* What is required
The expected output is the data itself, duplicated in full.

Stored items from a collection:
###

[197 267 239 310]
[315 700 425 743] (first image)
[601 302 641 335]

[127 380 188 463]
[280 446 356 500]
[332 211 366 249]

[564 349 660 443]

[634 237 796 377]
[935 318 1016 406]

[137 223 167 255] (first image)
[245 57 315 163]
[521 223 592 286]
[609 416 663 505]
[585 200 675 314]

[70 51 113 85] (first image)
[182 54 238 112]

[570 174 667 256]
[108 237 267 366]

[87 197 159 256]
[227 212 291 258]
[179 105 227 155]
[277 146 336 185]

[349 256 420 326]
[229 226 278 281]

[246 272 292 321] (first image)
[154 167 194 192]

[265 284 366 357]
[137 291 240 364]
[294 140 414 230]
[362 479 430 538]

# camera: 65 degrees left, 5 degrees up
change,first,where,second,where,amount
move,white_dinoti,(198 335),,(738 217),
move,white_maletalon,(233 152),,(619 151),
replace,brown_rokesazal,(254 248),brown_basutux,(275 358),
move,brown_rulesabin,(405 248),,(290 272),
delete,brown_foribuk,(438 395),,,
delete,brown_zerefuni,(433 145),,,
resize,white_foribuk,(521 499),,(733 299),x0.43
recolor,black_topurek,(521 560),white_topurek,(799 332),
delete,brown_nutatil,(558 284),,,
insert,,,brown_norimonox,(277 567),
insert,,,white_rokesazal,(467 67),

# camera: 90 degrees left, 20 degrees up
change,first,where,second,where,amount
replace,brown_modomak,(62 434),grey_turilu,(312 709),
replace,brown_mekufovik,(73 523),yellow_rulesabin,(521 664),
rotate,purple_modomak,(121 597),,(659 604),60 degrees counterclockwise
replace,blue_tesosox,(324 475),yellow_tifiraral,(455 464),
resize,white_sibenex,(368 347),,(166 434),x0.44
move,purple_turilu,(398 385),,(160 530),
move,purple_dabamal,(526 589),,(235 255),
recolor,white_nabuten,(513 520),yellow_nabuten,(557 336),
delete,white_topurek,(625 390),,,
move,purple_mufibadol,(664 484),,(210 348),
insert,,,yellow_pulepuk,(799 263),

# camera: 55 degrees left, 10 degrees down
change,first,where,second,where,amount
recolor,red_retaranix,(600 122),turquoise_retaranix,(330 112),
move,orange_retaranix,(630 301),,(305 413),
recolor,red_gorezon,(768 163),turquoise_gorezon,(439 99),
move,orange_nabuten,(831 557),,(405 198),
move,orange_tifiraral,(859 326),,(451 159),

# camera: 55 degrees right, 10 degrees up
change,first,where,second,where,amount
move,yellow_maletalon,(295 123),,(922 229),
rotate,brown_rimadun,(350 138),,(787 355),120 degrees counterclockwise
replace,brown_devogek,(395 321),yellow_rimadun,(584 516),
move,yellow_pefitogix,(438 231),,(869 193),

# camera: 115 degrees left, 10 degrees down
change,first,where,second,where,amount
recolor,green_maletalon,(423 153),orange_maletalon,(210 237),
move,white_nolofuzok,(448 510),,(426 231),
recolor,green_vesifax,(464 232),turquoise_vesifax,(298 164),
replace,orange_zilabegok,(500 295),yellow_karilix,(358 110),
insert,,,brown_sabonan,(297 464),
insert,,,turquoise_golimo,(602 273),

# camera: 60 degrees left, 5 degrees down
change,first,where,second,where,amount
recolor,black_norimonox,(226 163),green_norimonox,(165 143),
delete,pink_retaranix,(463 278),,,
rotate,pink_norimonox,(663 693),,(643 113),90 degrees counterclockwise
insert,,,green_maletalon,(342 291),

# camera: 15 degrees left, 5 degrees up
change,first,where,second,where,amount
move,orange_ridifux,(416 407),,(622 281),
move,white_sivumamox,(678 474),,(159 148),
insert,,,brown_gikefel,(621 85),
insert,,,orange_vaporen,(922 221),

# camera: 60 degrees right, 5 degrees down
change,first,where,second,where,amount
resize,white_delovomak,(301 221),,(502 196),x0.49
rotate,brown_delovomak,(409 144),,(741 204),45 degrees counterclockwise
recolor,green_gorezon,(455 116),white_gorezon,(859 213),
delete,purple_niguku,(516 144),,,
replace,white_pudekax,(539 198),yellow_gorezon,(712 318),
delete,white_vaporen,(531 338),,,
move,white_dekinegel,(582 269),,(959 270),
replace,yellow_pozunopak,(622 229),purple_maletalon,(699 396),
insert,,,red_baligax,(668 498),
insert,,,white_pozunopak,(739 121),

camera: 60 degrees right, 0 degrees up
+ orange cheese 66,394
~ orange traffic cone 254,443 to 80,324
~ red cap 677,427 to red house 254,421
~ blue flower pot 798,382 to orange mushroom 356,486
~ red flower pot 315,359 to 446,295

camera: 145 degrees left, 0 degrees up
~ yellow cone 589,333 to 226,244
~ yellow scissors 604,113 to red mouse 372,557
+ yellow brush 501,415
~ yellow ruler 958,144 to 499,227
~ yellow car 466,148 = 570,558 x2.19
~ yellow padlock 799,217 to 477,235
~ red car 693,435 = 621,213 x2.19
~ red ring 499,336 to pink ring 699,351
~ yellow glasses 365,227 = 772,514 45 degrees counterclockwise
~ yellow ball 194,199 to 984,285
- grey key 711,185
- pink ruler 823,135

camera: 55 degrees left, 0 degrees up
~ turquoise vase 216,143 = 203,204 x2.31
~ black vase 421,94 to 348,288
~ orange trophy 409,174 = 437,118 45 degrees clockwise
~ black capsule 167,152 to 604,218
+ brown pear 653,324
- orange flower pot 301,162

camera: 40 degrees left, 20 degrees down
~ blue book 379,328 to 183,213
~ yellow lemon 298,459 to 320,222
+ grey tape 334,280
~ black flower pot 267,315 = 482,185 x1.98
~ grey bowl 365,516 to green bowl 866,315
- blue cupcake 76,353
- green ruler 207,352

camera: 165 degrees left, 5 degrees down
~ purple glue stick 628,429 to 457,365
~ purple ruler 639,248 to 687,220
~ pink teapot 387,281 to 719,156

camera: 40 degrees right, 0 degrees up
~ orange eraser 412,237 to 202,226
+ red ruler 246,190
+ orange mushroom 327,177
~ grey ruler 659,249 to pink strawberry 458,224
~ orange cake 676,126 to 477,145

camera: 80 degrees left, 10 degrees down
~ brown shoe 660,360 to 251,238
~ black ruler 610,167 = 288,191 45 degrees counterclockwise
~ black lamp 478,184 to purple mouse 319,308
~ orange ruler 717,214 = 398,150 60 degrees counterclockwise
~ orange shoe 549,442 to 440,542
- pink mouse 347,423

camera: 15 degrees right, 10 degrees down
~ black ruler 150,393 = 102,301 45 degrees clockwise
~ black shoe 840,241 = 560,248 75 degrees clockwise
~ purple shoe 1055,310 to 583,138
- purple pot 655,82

###

* Your solution
[197 267 239 310]
[315 700 425 743] (first image)
[601 302 641 335]

[127 380 188 463]
[280 446 356 500]
[332 211 366 249]

[564 349 660 443]

[634 237 796 377]
[935 318 1016 406]

[137 223 167 255] (first image)
[245 57 315 163]
[521 223 592 286]
[609 416 663 505]
[585 200 675 314]

[70 51 113 85] (first image)
[182 54 238 112]

[570 174 667 256]
[108 237 267 366]

[87 197 159 256]
[227 212 291 258]
[179 105 227 155]
[277 146 336 185]

[349 256 420 326]
[229 226 278 281]

[246 272 292 321] (first image)
[154 167 194 192]

[265 284 366 357]
[137 291 240 364]
[294 140 414 230]
[362 479 430 538]

# camera: 65 degrees left, 5 degrees up
change,first,where,second,where,amount
move,white_dinoti,(198 335),,(738 217),
move,white_maletalon,(233 152),,(619 151),
replace,brown_rokesazal,(254 248),brown_basutux,(275 358),
move,brown_rulesabin,(405 248),,(290 272),
delete,brown_foribuk,(438 395),,,
delete,brown_zerefuni,(433 145),,,
resize,white_foribuk,(521 499),,(733 299),x0.43
recolor,black_topurek,(521 560),white_topurek,(799 332),
delete,brown_nutatil,(558 284),,,
insert,,,brown_norimonox,(277 567),
insert,,,white_rokesazal,(467 67),

# camera: 90 degrees left, 20 degrees up
change,first,where,second,where,amount
replace,brown_modomak,(62 434),grey_turilu,(312 709),
replace,brown_mekufovik,(73 523),yellow_rulesabin,(521 664),
rotate,purple_modomak,(121 597),,(659 604),60 degrees counterclockwise
replace,blue_tesosox,(324 475),yellow_tifiraral,(455 464),
resize,white_sibenex,(368 347),,(166 434),x0.44
move,purple_turilu,(398 385),,(160 530),
move,purple_dabamal,(526 589),,(235 255),
recolor,white_nabuten,(513 520),yellow_nabuten,(557 336),
delete,white_topurek,(625 390),,,
move,purple_mufibadol,(664 484),,(210 348),
insert,,,yellow_pulepuk,(799 263),

# camera: 55 degrees left, 10 degrees down
change,first,where,second,where,amount
recolor,red_retaranix,(600 122),turquoise_retaranix,(330 112),
move,orange_retaranix,(630 301),,(305 413),
recolor,red_gorezon,(768 163),turquoise_gorezon,(439 99),
move,orange_nabuten,(831 557),,(405 198),
move,orange_tifiraral,(859 326),,(451 159),

# camera: 55 degrees right, 10 degrees up
change,first,where,second,where,amount
move,yellow_maletalon,(295 123),,(922 229),
rotate,brown_rimadun,(350 138),,(787 355),120 degrees counterclockwise
replace,brown_devogek,(395 321),yellow_rimadun,(584 516),
move,yellow_pefitogix,(438 231),,(869 193),

# camera: 115 degrees left, 10 degrees down
change,first,where,second,where,amount
recolor,green_maletalon,(423 153),orange_maletalon,(210 237),
move,white_nolofuzok,(448 510),,(426 231),
recolor,green_vesifax,(464 232),turquoise_vesifax,(298 164),
replace,orange_zilabegok,(500 295),yellow_karilix,(358 110),
insert,,,brown_sabonan,(297 464),
insert,,,turquoise_golimo,(602 273),

# camera: 60 degrees left, 5 degrees down
change,first,where,second,where,amount
recolor,black_norimonox,(226 163),green_norimonox,(165 143),
delete,pink_retaranix,(463 278),,,
rotate,pink_norimonox,(663 693),,(643 113),90 degrees counterclockwise
insert,,,green_maletalon,(342 291),

# camera: 15 degrees left, 5 degrees up
change,first,where,second,where,amount
move,orange_ridifux,(416 407),,(622 281),
move,white_sivumamox,(678 474),,(159 148),
insert,,,brown_gikefel,(621 85),
insert,,,orange_vaporen,(922 221),

# camera: 60 degrees right, 5 degrees down
change,first,where,second,where,amount
resize,white_delovomak,(301 221),,(502 196),x0.49
rotate,brown_delovomak,(409 144),,(741 204),45 degrees counterclockwise
recolor,green_gorezon,(455 116),white_gorezon,(859 213),
delete,purple_niguku,(516 144),,,
replace,white_pudekax,(539 198),yellow_gorezon,(712 318),
delete,white_vaporen,(531 338),,,
move,white_dekinegel,(582 269),,(959 270),
replace,yellow_pozunopak,(622 229),purple_maletalon,(699 396),
insert,,,red_baligax,(668 498),
insert,,,white_pozunopak,(739 121),

camera: 60 degrees right, 0 degrees up
+ orange cheese 66,394
~ orange traffic cone 254,443 to 80,324
~ red cap 677,427 to red house 254,421
~ blue flower pot 798,382 to orange mushroom 356,486
~ red flower pot 315,359 to 446,295

camera: 145 degrees left, 0 degrees up
~ yellow cone 589,333 to 226,244
~ yellow scissors 604,113 to red mouse 372,557
+ yellow brush 501,415
~ yellow ruler 958,144 to 499,227
~ yellow car 466,148 = 570,558 x2.19
~ yellow padlock 799,217 to 477,235
~ red car 693,435 = 621,213 x2.19
~ red ring 499,336 to pink ring 699,351
~ yellow glasses 365,227 = 772,514 45 degrees counterclockwise
~ yellow ball 194,199 to 984,285
- grey key 711,185
- pink ruler 823,135

camera: 55 degrees left, 0 degrees up
~ turquoise vase 216,143 = 203,204 x2.31
~ black vase 421,94 to 348,288
~ orange trophy 409,174 = 437,118 45 degrees clockwise
~ black capsule 167,152 to 604,218
+ brown pear 653,324
- orange flower pot 301,162

camera: 40 degrees left, 20 degrees down
~ blue book 379,328 to 183,213
~ yellow lemon 298,459 to 320,222
+ grey tape 334,280
~ black flower pot 267,315 = 482,185 x1.98
~ grey bowl 365,516 to green bowl 866,315
- blue cupcake 76,353
- green ruler 207,352

camera: 165 degrees left, 5 degrees down
~ purple glue stick 628,429 to 457,365
~ purple ruler 639,248 to 687,220
~ pink teapot 387,281 to 719,156

camera: 40 degrees right, 0 degrees up
~ orange eraser 412,237 to 202,226
+ red ruler 246,190
+ orange mushroom 327,177
~ grey ruler 659,249 to pink strawberry 458,224
~ orange cake 676,126 to 477,145

camera: 80 degrees left, 10 degrees down
~ brown shoe 660,360 to 251,238
~ black ruler 610,167 = 288,191 45 degrees counterclockwise
~ black lamp 478,184 to purple mouse 319,308
~ orange ruler 717,214 = 398,150 60 degrees counterclockwise
~ orange shoe 549,442 to 440,542
- pink mouse 347,423

camera: 15 degrees right, 10 degrees down
~ black ruler 150,393 = 102,301 45 degrees clockwise
~ black shoe 840,241 = 560,248 75 degrees clockwise
~ purple shoe 1055,310 to 583,138
- purple pot 655,82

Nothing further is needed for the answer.